▶ [Action item]
After finding the line with "TP3: test point (CLK) -> none" in the entries below, copy that line and each one after it exactly, through the last line, and omit pictures.

Stored items:
● ● ● ● ●

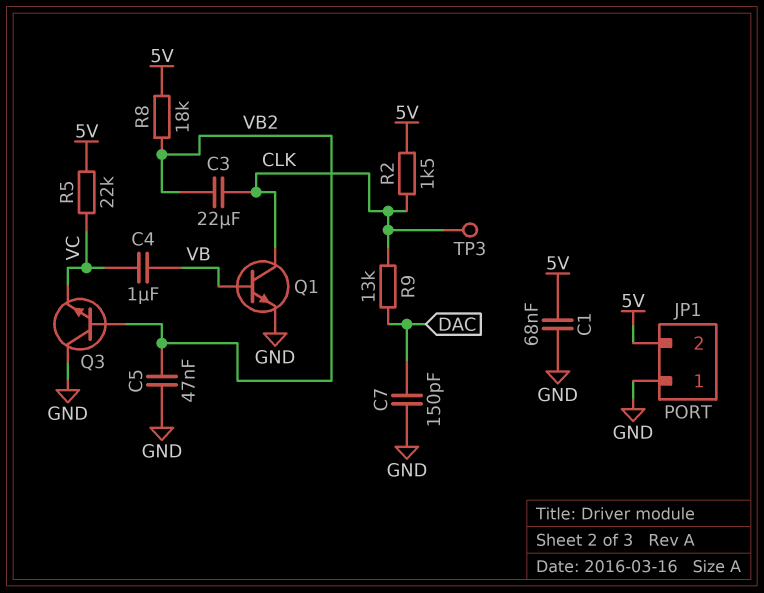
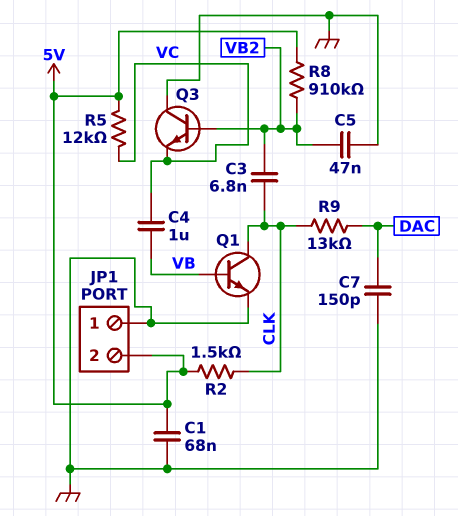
C3: 22uF (CLK, VB2) -> 6.8nF (CLK, VB2)
R5: 22k (5V, VC) -> 12k (5V, VC)
R8: 18k (5V, VB2) -> 910k (5V, VB2)
TP3: test point (CLK) -> none

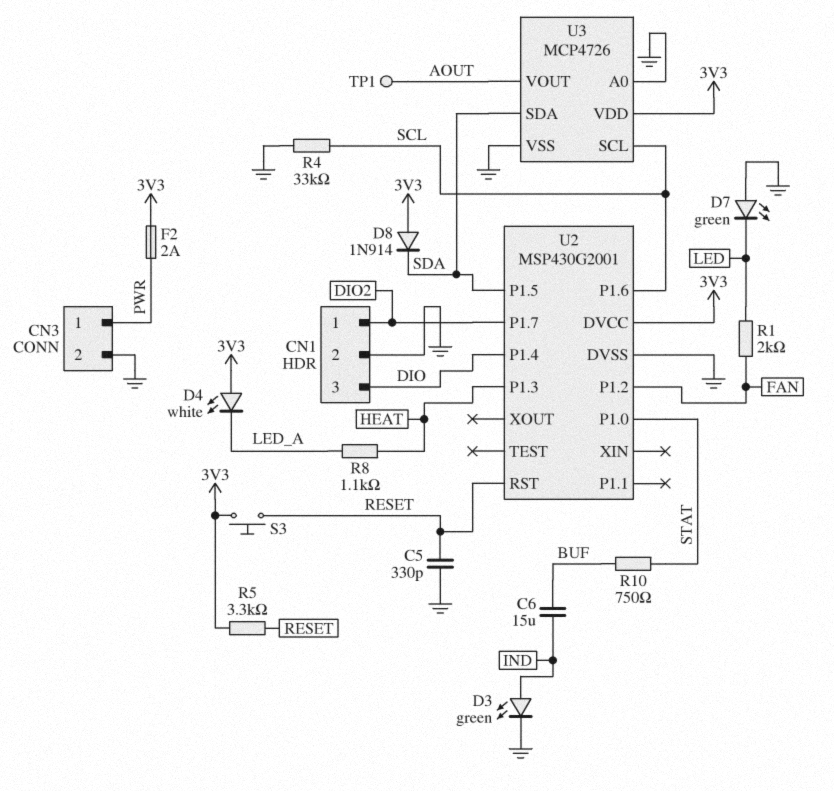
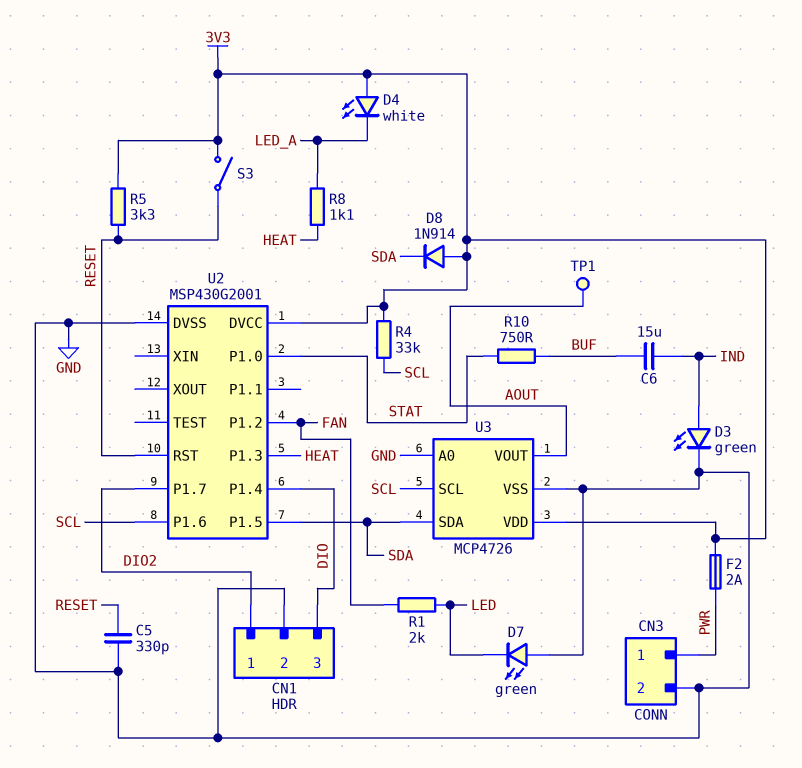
R4: 33k (GND, SCL) -> 33k (3V3, SCL)
S3: button (3V3, RESET) -> switch (3V3, RESET)

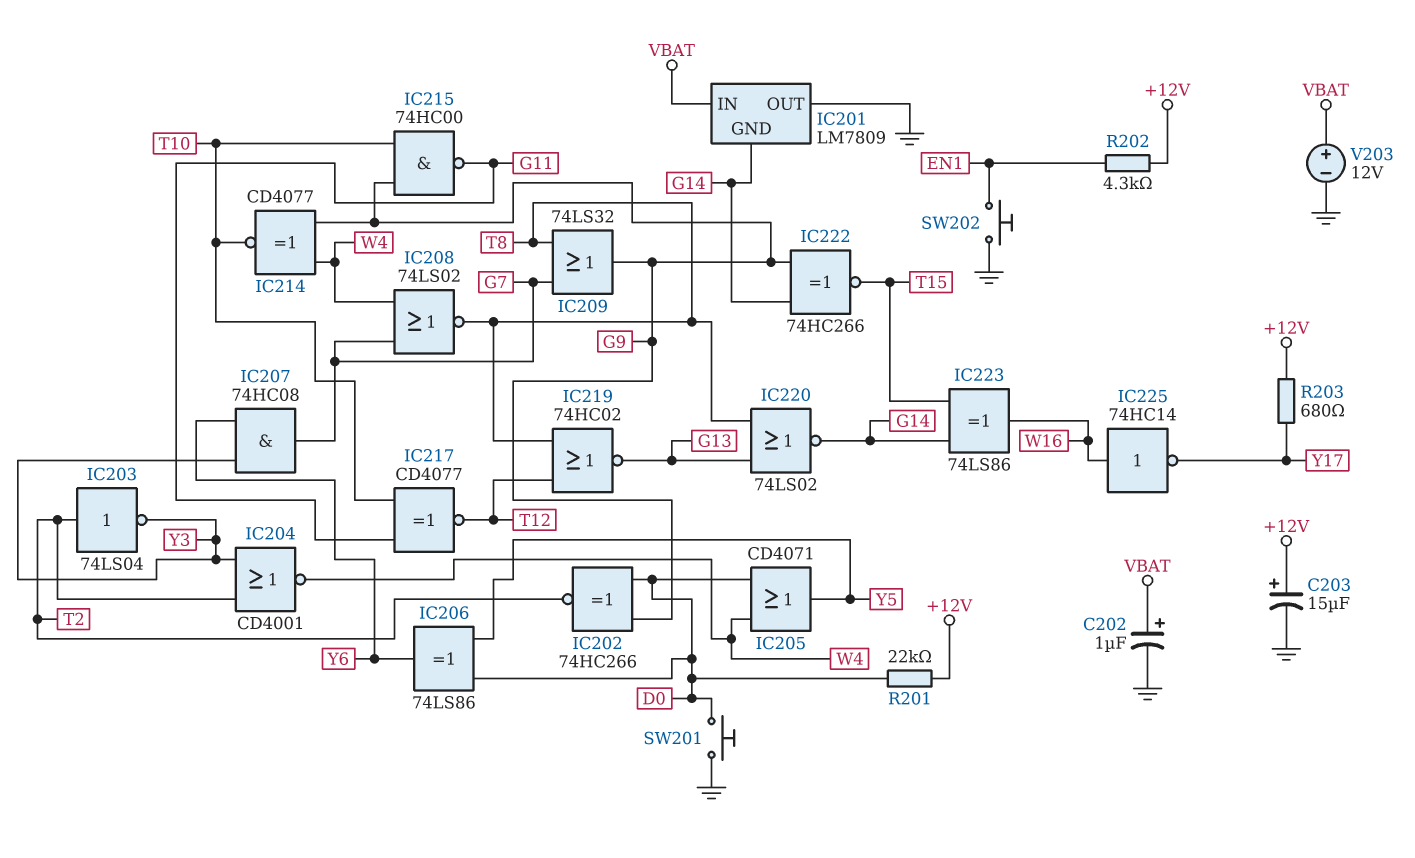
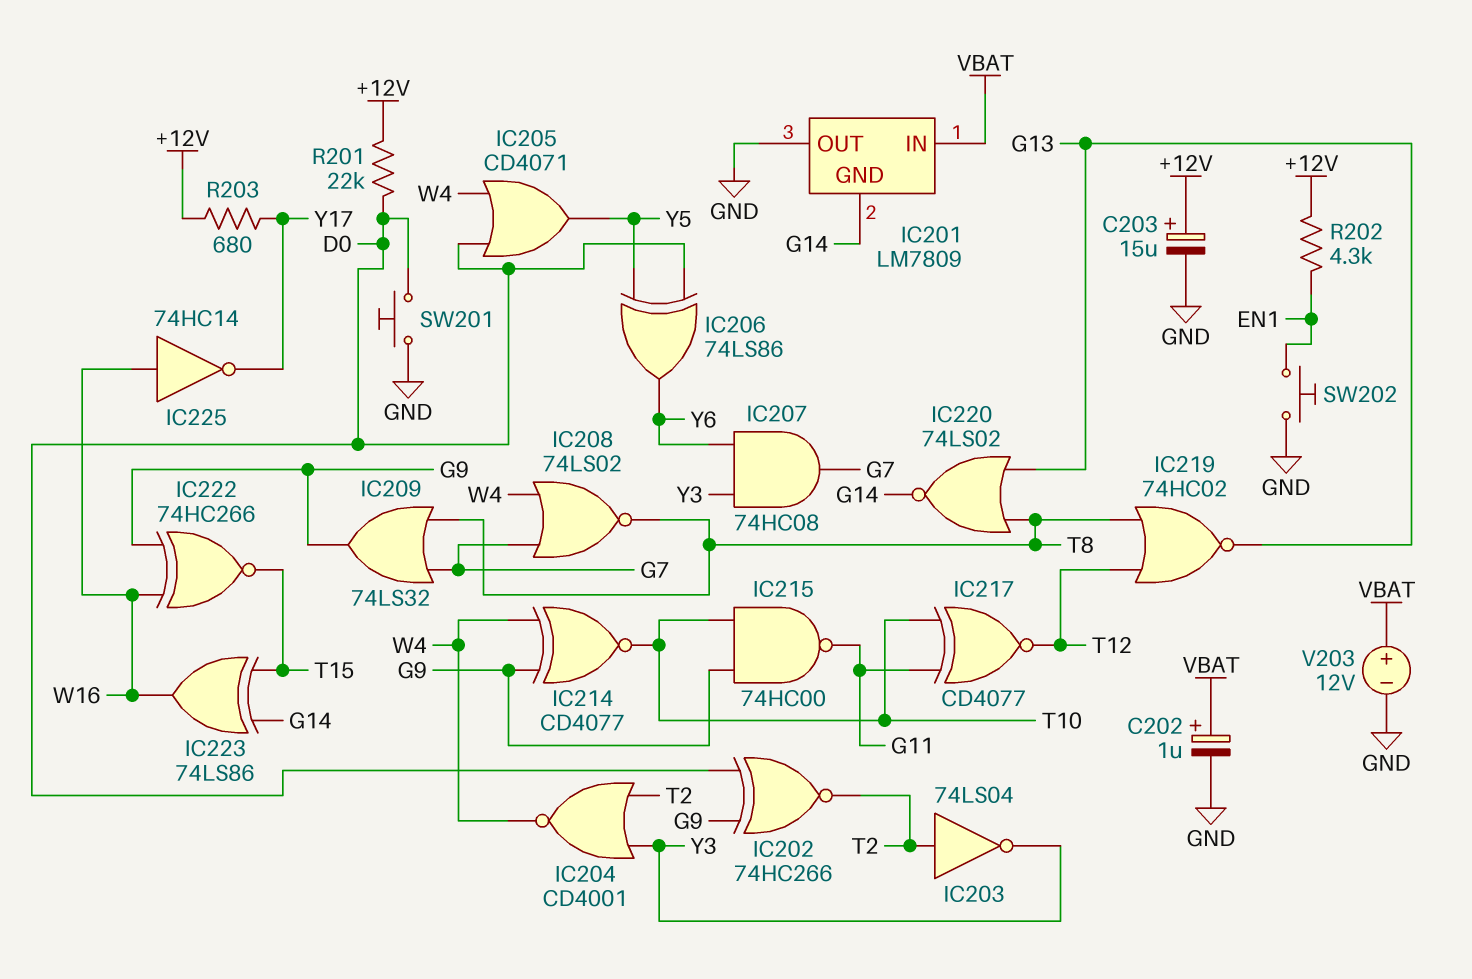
IC222: XNOR 74HC266 (in G9, in G14, out T15) -> XNOR 74HC266 (in G9, in W16, out T15)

● ● ● ● ●

▶ [Response area]
TP3: test point (CLK) -> none

R4: 33k (GND, SCL) -> 33k (3V3, SCL)
S3: button (3V3, RESET) -> switch (3V3, RESET)

IC222: XNOR 74HC266 (in G9, in G14, out T15) -> XNOR 74HC266 (in G9, in W16, out T15)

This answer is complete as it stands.